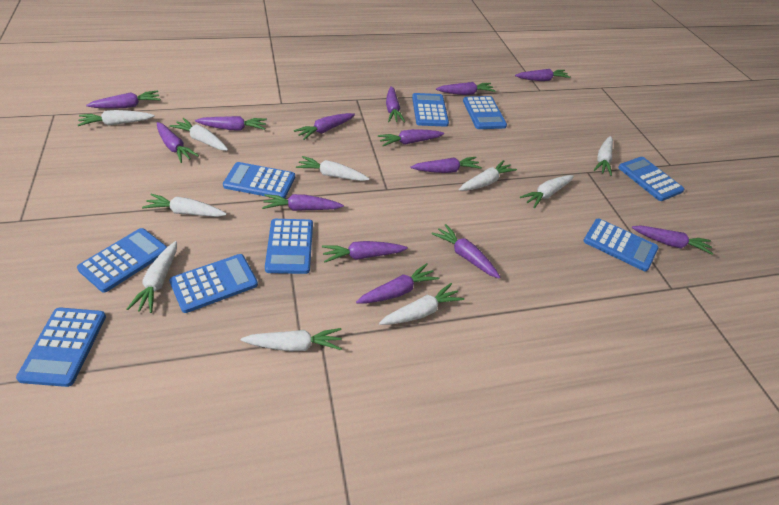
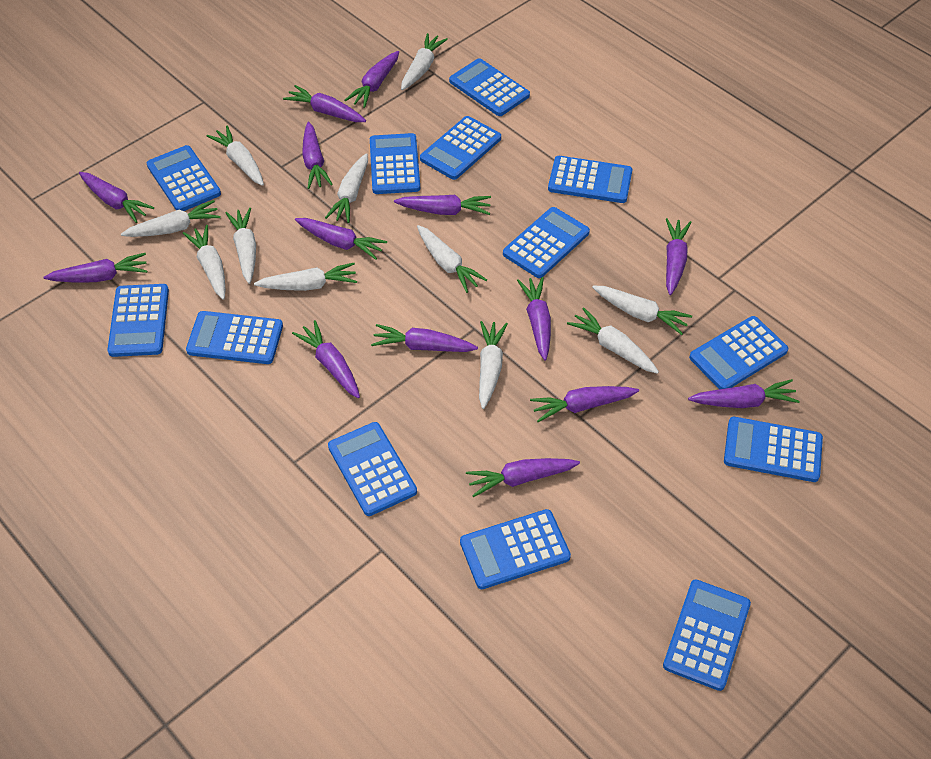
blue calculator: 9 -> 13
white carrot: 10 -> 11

* * * * *

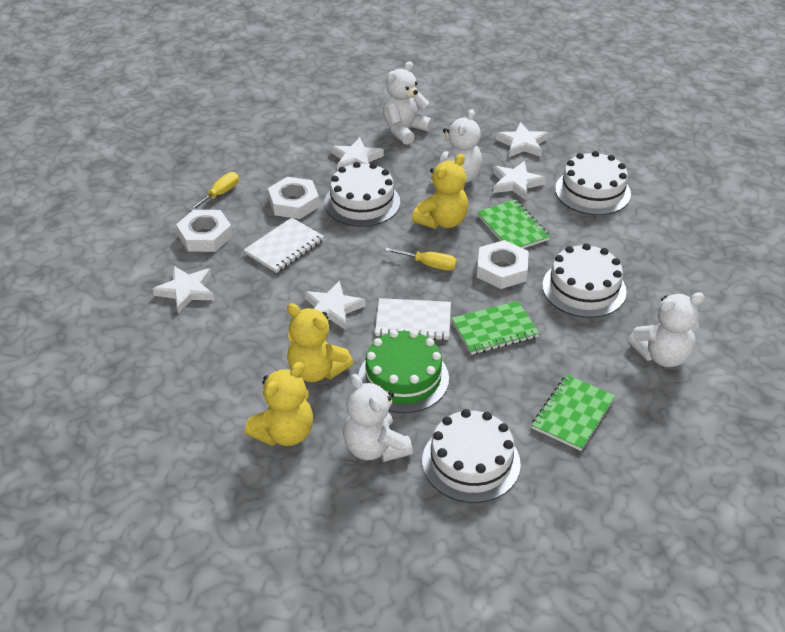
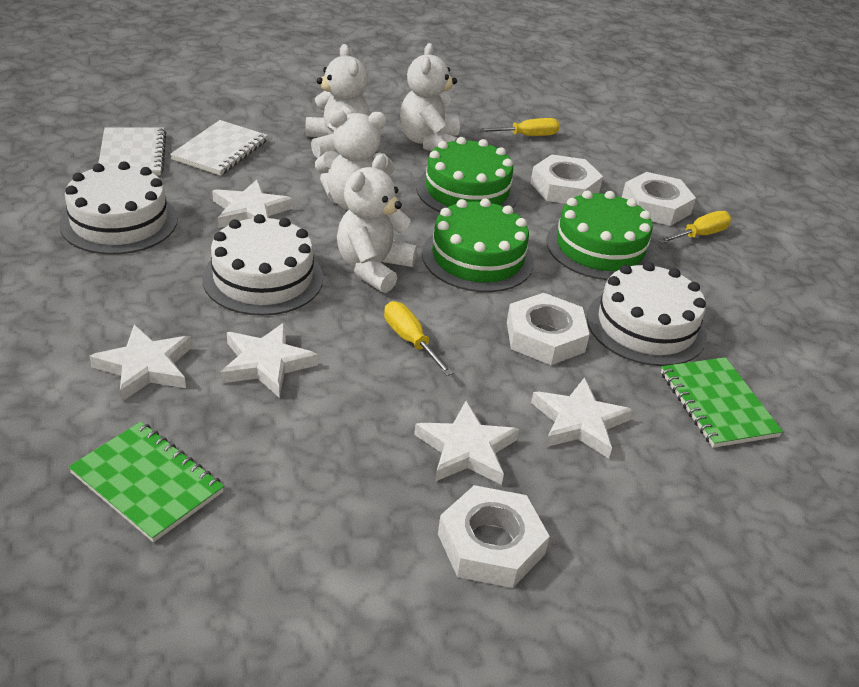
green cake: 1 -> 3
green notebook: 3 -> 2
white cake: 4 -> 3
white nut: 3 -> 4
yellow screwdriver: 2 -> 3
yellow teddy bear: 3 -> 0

* * * * *

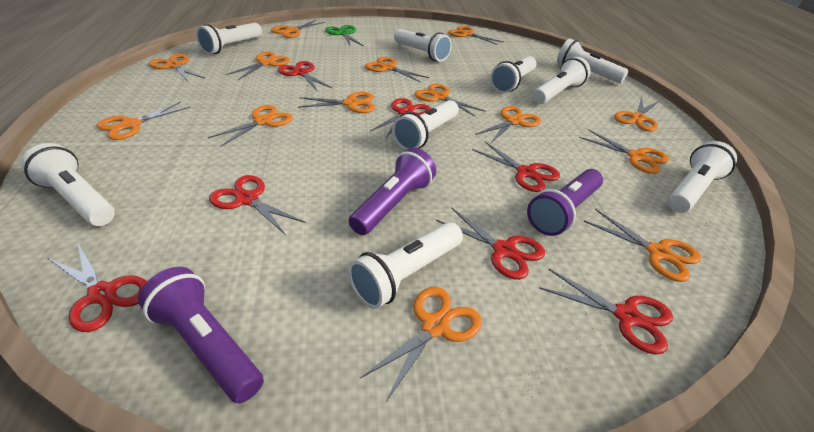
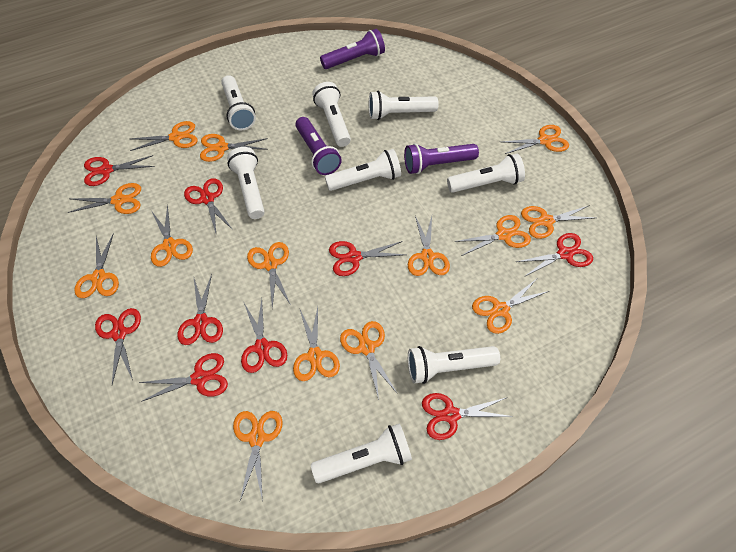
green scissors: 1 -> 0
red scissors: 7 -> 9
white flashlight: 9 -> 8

* * * * *

*What to work on*
Gather each line of the records holding the string "green".

*Solution*
green cake: 1 -> 3
green notebook: 3 -> 2
green scissors: 1 -> 0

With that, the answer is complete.